◆ **Activity**
All of the data should be output character for character, except the pictures.

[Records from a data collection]
--
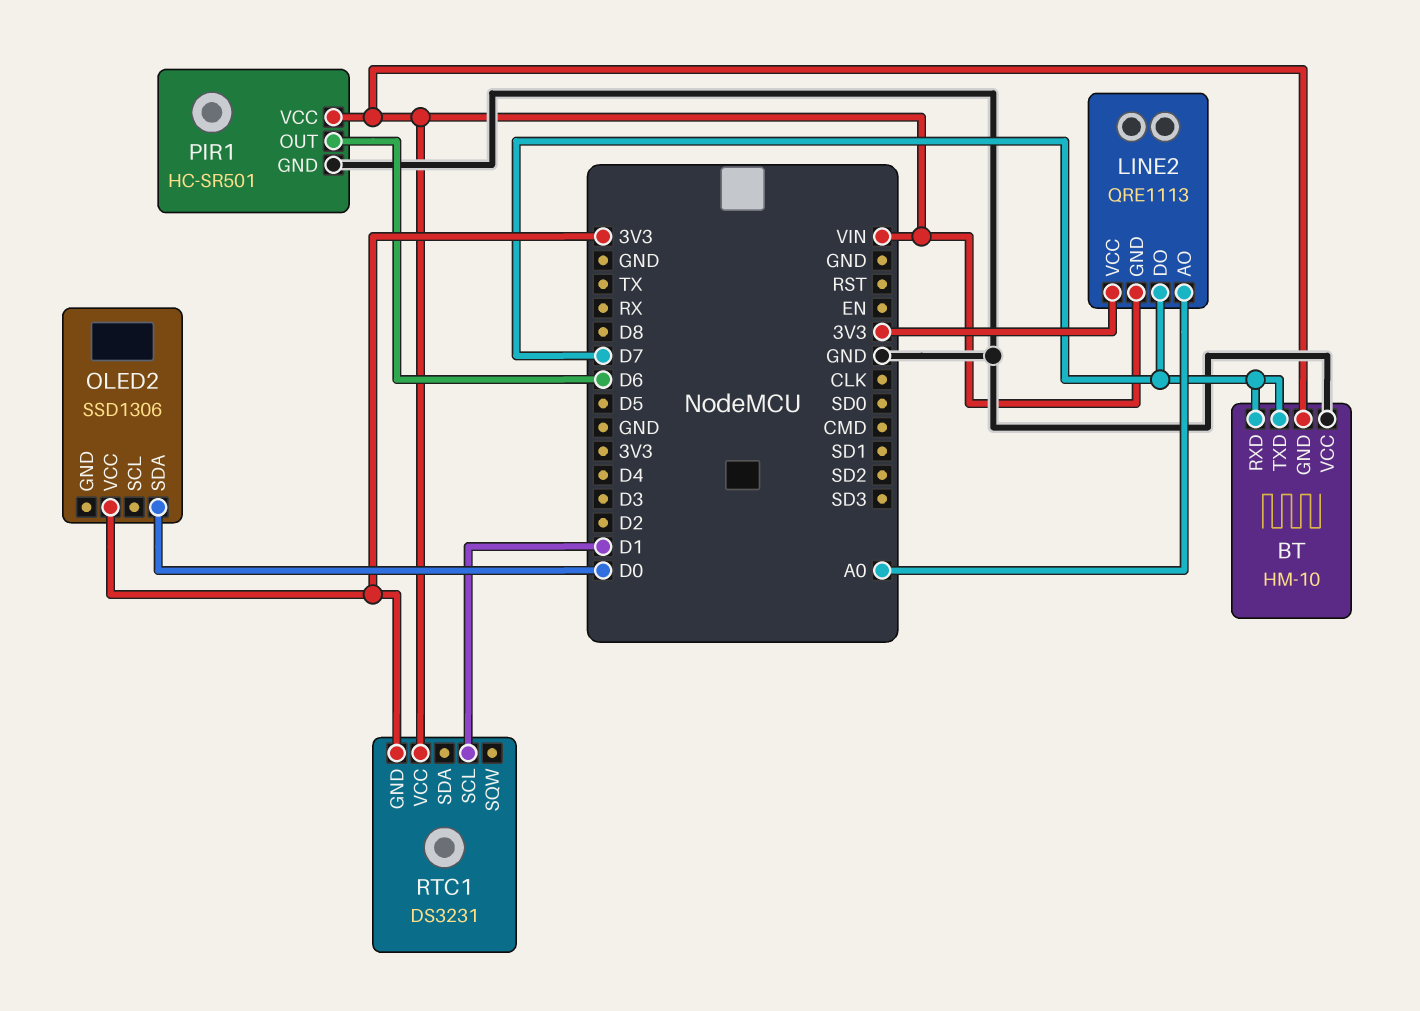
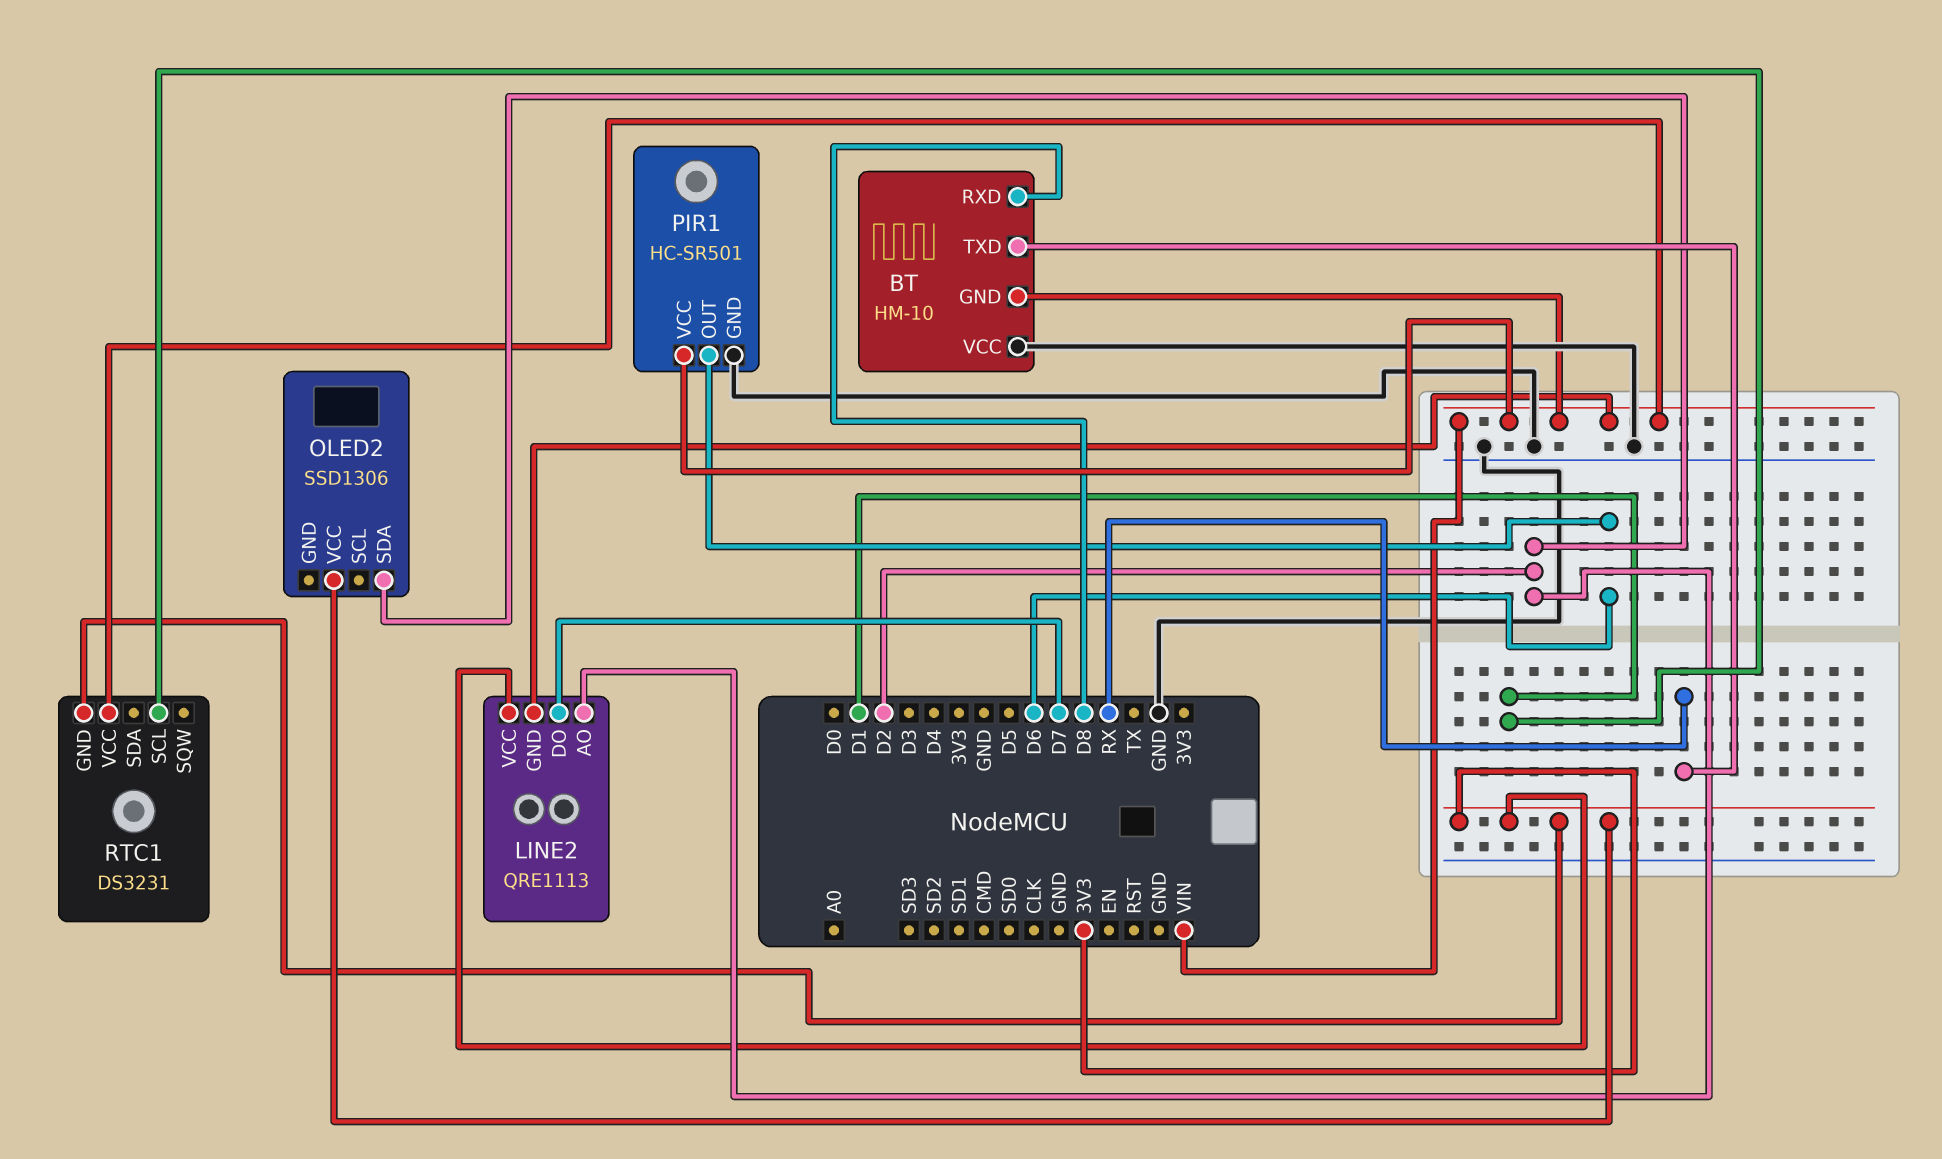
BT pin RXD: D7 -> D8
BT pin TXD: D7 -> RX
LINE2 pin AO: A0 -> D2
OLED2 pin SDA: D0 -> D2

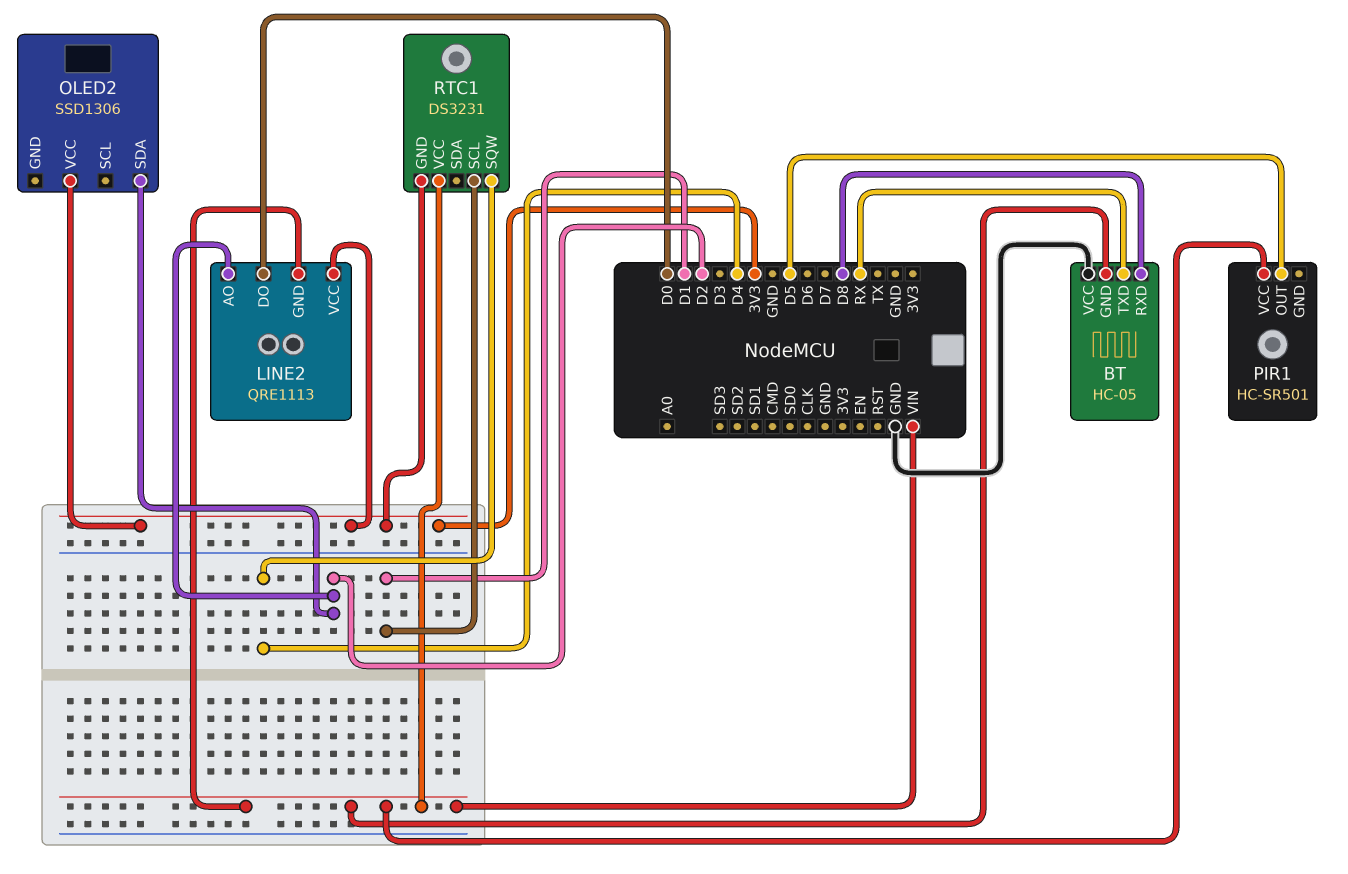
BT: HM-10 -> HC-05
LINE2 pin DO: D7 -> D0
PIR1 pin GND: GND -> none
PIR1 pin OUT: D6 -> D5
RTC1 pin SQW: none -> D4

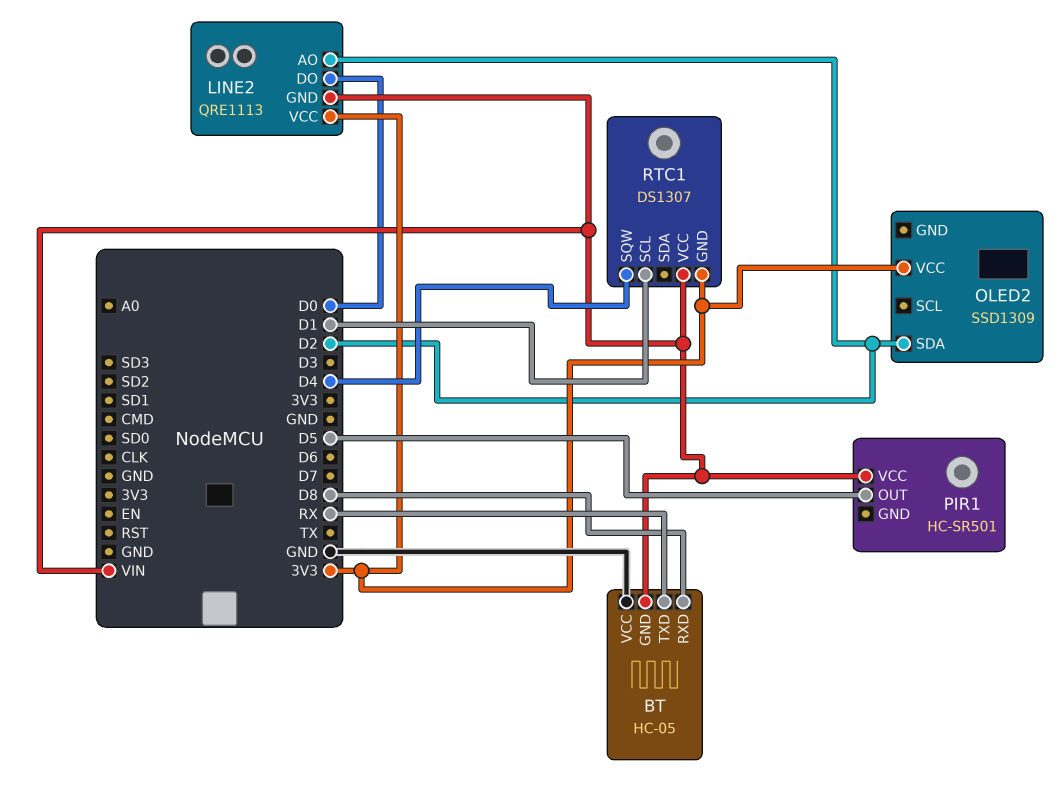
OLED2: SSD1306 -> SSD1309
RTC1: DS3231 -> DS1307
--
◆ **Solution to the problem**
BT pin RXD: D7 -> D8
BT pin TXD: D7 -> RX
LINE2 pin AO: A0 -> D2
OLED2 pin SDA: D0 -> D2

BT: HM-10 -> HC-05
LINE2 pin DO: D7 -> D0
PIR1 pin GND: GND -> none
PIR1 pin OUT: D6 -> D5
RTC1 pin SQW: none -> D4

OLED2: SSD1306 -> SSD1309
RTC1: DS3231 -> DS1307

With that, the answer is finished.